▶ _TASK_
Set the pictures aside and transcribe exactly the lines from the one containing "none -> grey brick D9 level 1" through the final line of the records.

[[ EXCERPTED RECORDS open ]]

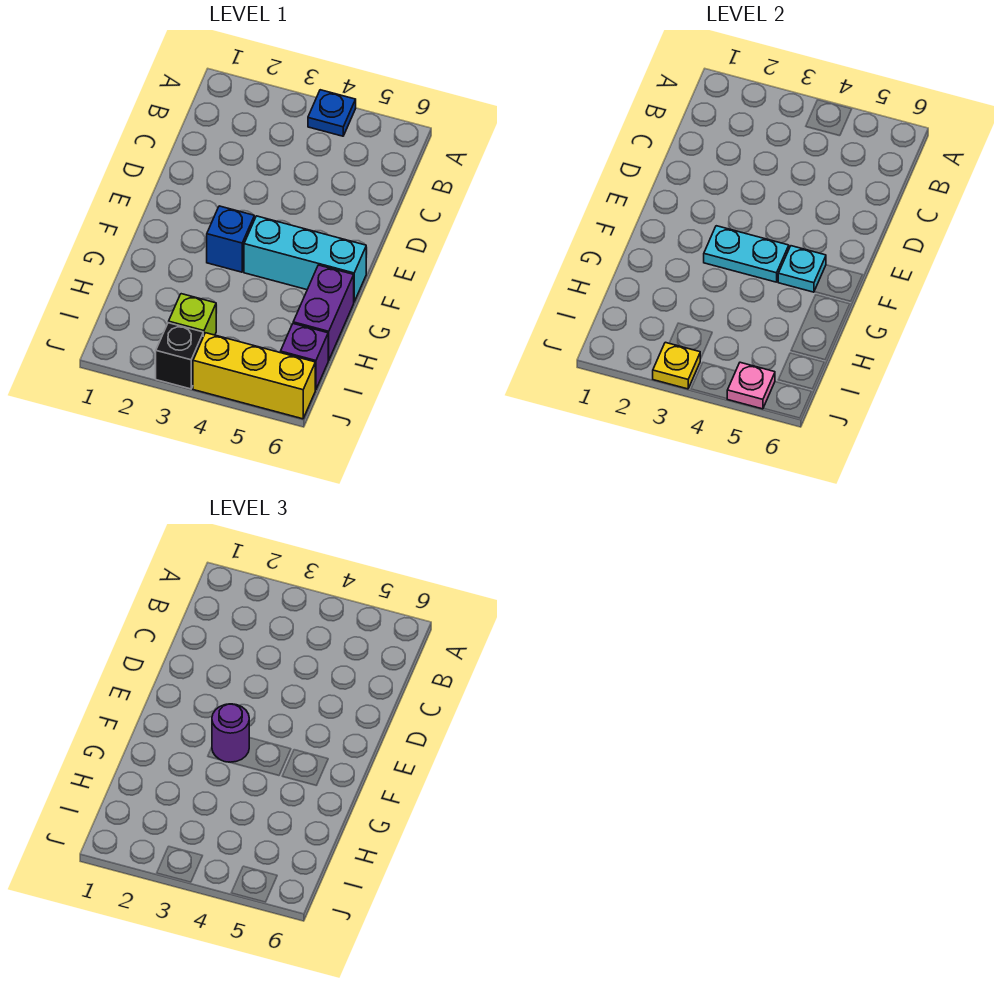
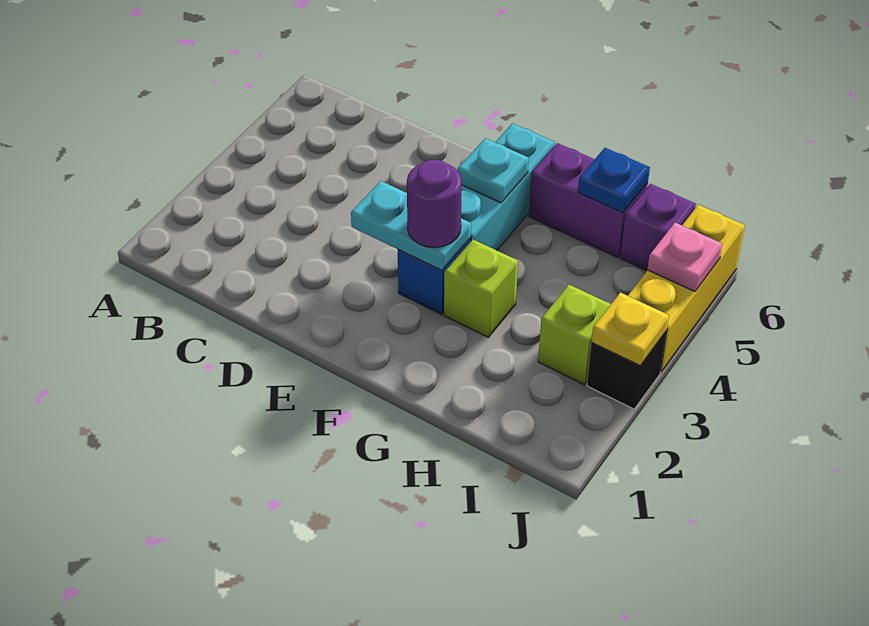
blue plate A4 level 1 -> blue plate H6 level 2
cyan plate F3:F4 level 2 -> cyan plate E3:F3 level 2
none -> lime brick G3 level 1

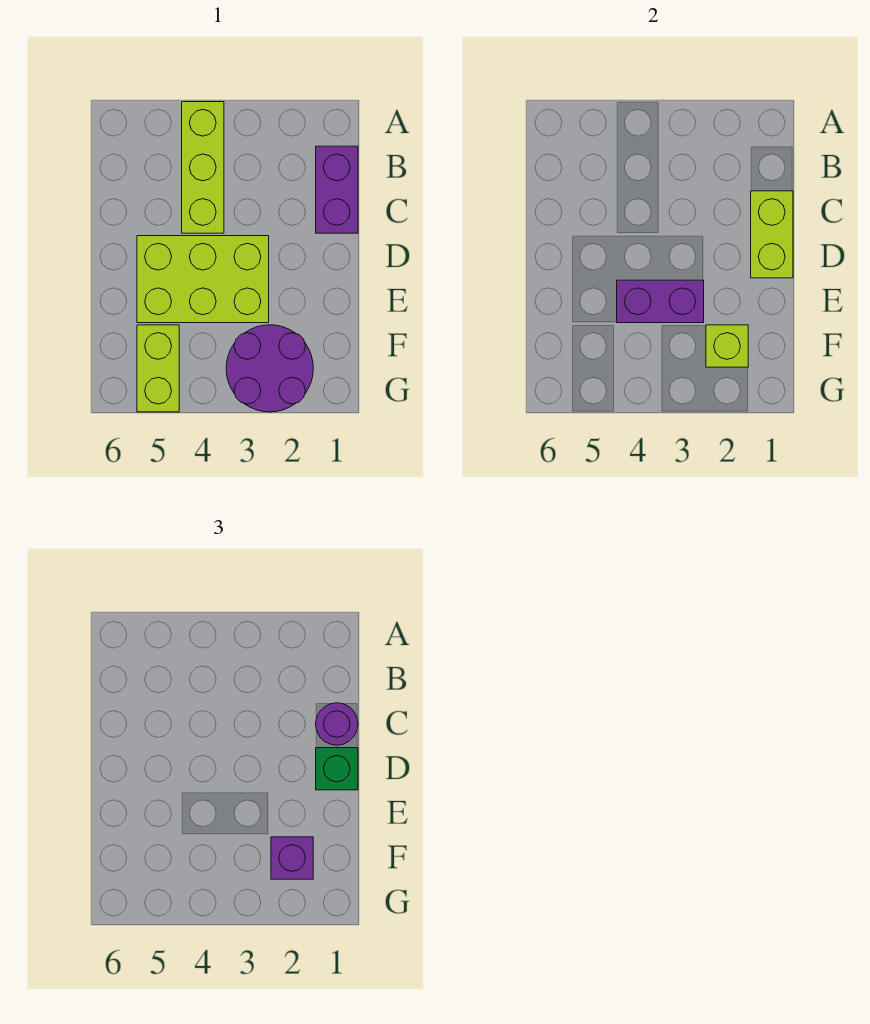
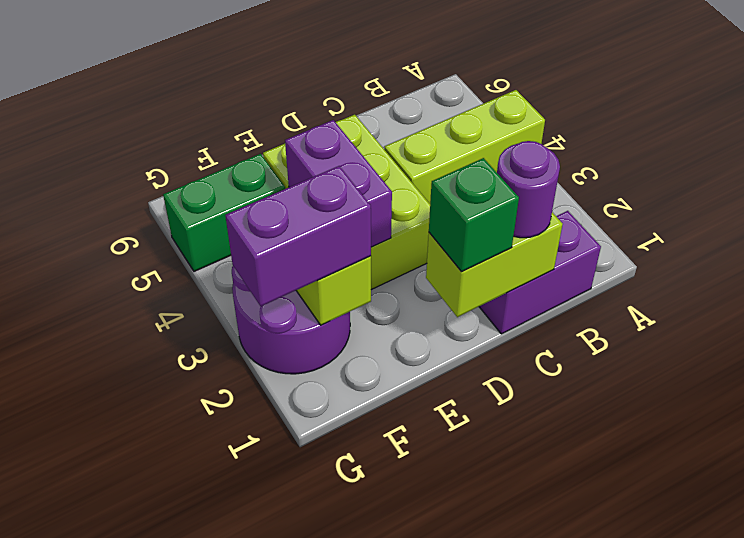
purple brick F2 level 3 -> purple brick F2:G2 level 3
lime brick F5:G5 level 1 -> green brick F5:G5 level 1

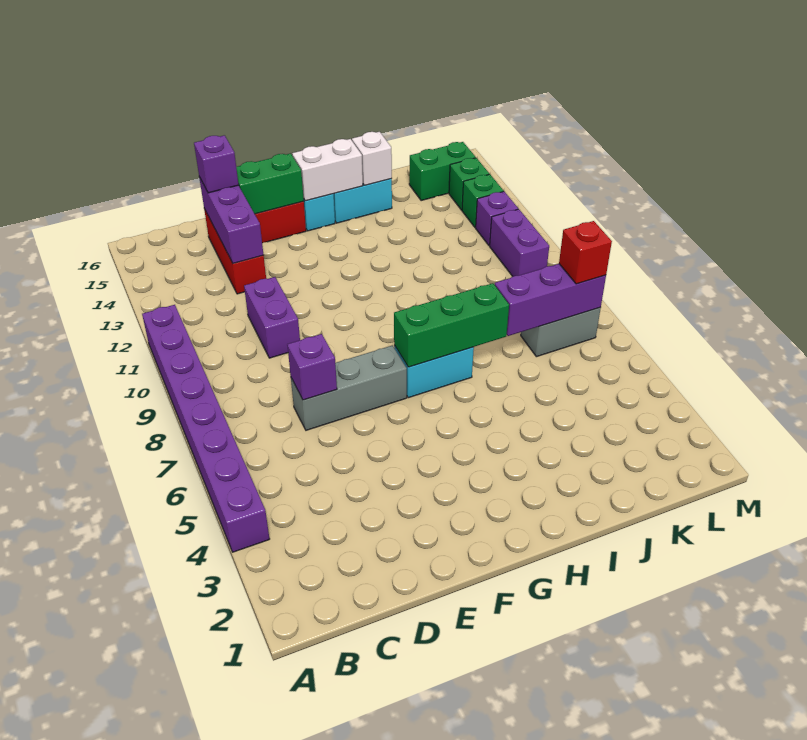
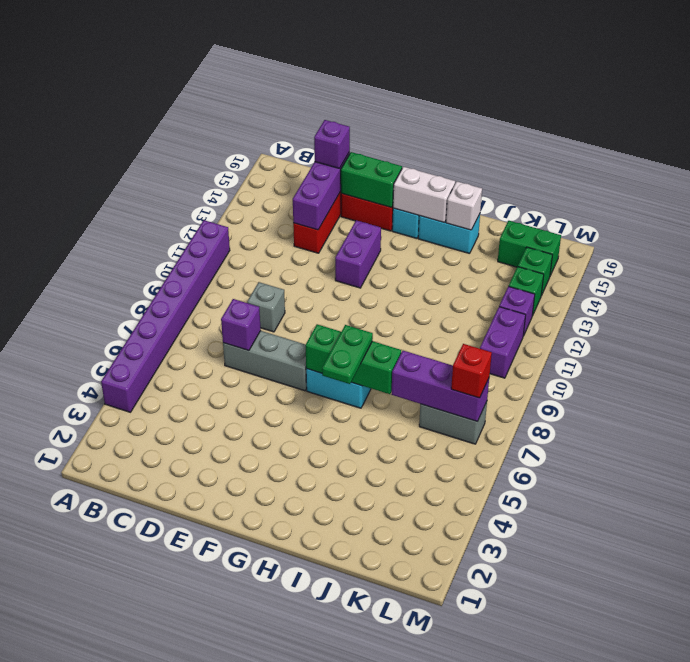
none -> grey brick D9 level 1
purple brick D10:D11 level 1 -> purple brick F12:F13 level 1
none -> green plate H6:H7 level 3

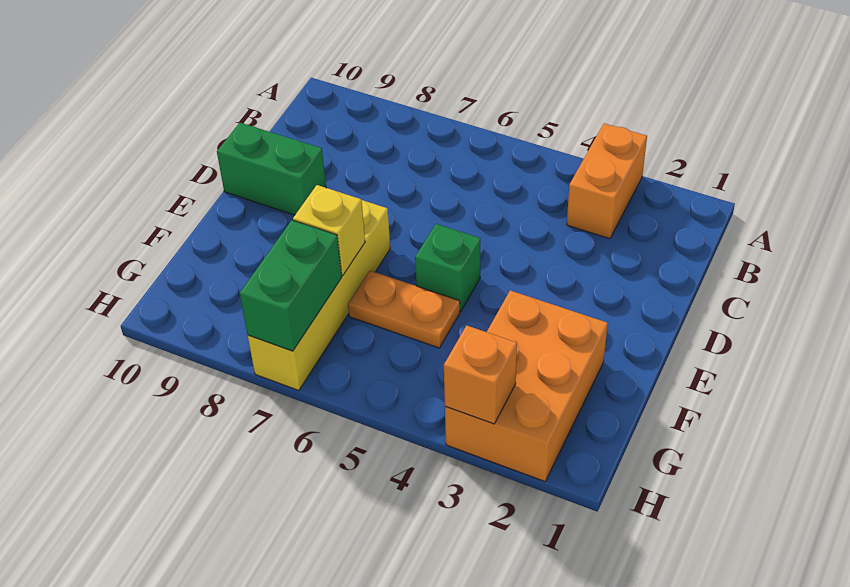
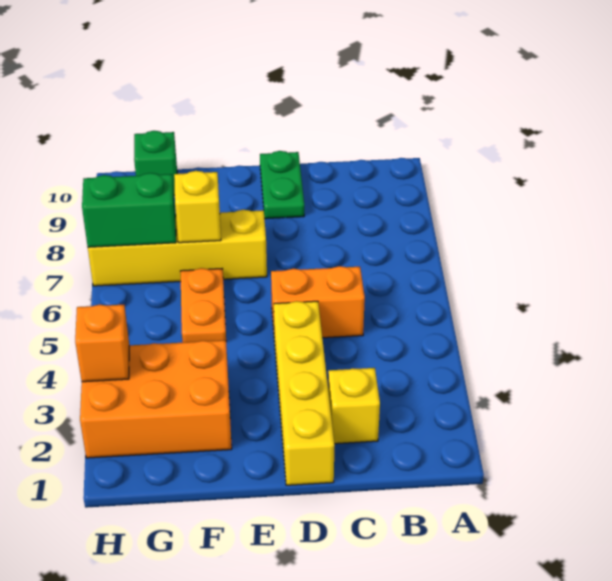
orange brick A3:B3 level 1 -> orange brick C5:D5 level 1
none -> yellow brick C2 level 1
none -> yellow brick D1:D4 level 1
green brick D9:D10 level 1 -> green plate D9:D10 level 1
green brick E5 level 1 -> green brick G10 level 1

[[ EXCERPTED RECORDS closed ]]

▶ _REPLY TO THE TASK_
none -> grey brick D9 level 1
purple brick D10:D11 level 1 -> purple brick F12:F13 level 1
none -> green plate H6:H7 level 3

orange brick A3:B3 level 1 -> orange brick C5:D5 level 1
none -> yellow brick C2 level 1
none -> yellow brick D1:D4 level 1
green brick D9:D10 level 1 -> green plate D9:D10 level 1
green brick E5 level 1 -> green brick G10 level 1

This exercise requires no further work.